● **Assigned task**:
Provide again, from the entries below, every line from the one containing "yellow triangle: (41, 65)" through the one containing "cyan rectangle: (406, 112)", exactly as written, and no other line.

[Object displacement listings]
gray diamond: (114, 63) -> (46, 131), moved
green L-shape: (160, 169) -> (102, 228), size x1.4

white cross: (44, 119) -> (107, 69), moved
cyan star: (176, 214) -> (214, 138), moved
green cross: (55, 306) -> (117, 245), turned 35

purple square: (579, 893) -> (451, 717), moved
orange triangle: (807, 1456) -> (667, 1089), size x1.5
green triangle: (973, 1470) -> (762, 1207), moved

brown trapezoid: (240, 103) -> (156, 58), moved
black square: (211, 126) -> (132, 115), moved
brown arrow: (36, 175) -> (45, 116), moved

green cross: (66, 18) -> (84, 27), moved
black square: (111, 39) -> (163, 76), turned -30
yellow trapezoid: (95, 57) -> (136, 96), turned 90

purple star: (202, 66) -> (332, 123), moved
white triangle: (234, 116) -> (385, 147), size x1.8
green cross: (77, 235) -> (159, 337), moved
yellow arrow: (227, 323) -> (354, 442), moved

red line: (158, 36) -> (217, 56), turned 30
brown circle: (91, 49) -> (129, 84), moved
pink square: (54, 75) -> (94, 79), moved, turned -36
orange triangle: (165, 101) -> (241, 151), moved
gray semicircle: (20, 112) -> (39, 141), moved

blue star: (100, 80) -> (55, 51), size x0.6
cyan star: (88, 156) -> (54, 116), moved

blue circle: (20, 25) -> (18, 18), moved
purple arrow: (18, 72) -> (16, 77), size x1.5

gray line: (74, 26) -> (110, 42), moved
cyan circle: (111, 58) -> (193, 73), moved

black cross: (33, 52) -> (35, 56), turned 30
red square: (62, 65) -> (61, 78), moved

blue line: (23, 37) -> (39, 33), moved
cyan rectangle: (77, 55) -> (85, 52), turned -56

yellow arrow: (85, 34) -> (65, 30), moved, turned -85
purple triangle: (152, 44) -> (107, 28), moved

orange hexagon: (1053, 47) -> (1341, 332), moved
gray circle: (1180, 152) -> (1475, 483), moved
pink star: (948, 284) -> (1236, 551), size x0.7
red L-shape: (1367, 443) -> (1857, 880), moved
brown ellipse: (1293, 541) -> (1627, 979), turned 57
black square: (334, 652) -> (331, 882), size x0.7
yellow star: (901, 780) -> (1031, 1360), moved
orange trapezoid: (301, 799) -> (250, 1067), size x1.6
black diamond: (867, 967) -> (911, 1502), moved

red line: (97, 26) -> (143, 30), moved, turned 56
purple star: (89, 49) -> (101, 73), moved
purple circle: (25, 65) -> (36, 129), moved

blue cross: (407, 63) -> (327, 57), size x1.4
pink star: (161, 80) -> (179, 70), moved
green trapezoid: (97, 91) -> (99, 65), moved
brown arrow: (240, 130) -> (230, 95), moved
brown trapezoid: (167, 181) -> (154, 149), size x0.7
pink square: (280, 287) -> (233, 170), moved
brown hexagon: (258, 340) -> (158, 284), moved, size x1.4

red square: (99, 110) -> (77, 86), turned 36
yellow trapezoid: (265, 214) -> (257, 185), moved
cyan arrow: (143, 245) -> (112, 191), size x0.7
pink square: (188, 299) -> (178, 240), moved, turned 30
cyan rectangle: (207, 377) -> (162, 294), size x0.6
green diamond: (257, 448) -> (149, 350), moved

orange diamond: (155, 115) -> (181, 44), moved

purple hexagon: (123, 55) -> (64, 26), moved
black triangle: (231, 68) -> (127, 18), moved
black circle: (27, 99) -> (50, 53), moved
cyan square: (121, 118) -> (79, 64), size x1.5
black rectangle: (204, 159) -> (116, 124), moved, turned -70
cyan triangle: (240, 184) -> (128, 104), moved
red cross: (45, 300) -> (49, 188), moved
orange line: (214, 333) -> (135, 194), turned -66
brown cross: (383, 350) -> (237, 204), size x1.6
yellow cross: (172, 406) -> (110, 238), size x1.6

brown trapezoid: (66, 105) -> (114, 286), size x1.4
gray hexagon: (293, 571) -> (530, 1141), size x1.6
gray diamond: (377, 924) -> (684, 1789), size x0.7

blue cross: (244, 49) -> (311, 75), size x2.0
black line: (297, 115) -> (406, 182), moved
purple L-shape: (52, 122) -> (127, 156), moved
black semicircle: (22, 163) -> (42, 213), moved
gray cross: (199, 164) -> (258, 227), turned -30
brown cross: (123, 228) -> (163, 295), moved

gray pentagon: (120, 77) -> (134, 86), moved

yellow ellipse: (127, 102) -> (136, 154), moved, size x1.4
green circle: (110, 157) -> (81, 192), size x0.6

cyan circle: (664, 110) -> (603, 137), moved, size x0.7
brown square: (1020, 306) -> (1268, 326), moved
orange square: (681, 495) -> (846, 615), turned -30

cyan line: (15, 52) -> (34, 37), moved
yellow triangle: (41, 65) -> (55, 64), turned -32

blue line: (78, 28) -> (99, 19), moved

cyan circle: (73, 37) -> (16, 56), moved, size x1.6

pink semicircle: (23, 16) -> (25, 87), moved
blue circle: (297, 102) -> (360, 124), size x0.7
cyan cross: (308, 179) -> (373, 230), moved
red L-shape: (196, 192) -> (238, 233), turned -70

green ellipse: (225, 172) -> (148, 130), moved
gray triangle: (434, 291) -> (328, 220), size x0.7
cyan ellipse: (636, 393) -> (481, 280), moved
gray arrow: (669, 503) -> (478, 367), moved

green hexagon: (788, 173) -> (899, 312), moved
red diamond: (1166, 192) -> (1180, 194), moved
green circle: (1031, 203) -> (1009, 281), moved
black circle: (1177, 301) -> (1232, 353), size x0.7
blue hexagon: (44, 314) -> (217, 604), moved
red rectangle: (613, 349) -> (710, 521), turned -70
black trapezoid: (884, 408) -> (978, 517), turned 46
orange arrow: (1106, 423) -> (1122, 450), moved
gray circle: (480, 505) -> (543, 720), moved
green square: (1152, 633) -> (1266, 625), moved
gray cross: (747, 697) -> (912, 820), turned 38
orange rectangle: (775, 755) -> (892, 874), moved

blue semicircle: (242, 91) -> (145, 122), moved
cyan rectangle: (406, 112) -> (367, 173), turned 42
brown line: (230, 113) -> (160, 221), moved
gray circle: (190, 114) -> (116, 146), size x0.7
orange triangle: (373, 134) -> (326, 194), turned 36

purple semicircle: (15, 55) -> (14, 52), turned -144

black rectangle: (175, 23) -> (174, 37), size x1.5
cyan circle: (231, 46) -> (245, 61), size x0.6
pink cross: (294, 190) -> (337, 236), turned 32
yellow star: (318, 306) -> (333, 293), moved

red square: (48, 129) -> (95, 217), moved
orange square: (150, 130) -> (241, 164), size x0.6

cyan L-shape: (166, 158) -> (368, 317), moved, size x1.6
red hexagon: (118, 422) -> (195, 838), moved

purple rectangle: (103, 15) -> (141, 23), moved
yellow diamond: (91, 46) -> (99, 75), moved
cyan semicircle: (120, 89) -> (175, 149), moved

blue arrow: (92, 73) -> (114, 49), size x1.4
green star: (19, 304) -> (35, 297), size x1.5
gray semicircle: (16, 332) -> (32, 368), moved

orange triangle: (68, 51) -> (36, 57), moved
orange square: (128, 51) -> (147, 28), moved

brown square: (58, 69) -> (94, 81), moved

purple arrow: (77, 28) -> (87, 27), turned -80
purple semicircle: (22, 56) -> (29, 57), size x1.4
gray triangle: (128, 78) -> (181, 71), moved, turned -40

● **Exercise result**:
yellow triangle: (41, 65) -> (55, 64), turned -32

blue line: (78, 28) -> (99, 19), moved

cyan circle: (73, 37) -> (16, 56), moved, size x1.6

pink semicircle: (23, 16) -> (25, 87), moved
blue circle: (297, 102) -> (360, 124), size x0.7
cyan cross: (308, 179) -> (373, 230), moved
red L-shape: (196, 192) -> (238, 233), turned -70

green ellipse: (225, 172) -> (148, 130), moved
gray triangle: (434, 291) -> (328, 220), size x0.7
cyan ellipse: (636, 393) -> (481, 280), moved
gray arrow: (669, 503) -> (478, 367), moved

green hexagon: (788, 173) -> (899, 312), moved
red diamond: (1166, 192) -> (1180, 194), moved
green circle: (1031, 203) -> (1009, 281), moved
black circle: (1177, 301) -> (1232, 353), size x0.7
blue hexagon: (44, 314) -> (217, 604), moved
red rectangle: (613, 349) -> (710, 521), turned -70
black trapezoid: (884, 408) -> (978, 517), turned 46
orange arrow: (1106, 423) -> (1122, 450), moved
gray circle: (480, 505) -> (543, 720), moved
green square: (1152, 633) -> (1266, 625), moved
gray cross: (747, 697) -> (912, 820), turned 38
orange rectangle: (775, 755) -> (892, 874), moved

blue semicircle: (242, 91) -> (145, 122), moved
cyan rectangle: (406, 112) -> (367, 173), turned 42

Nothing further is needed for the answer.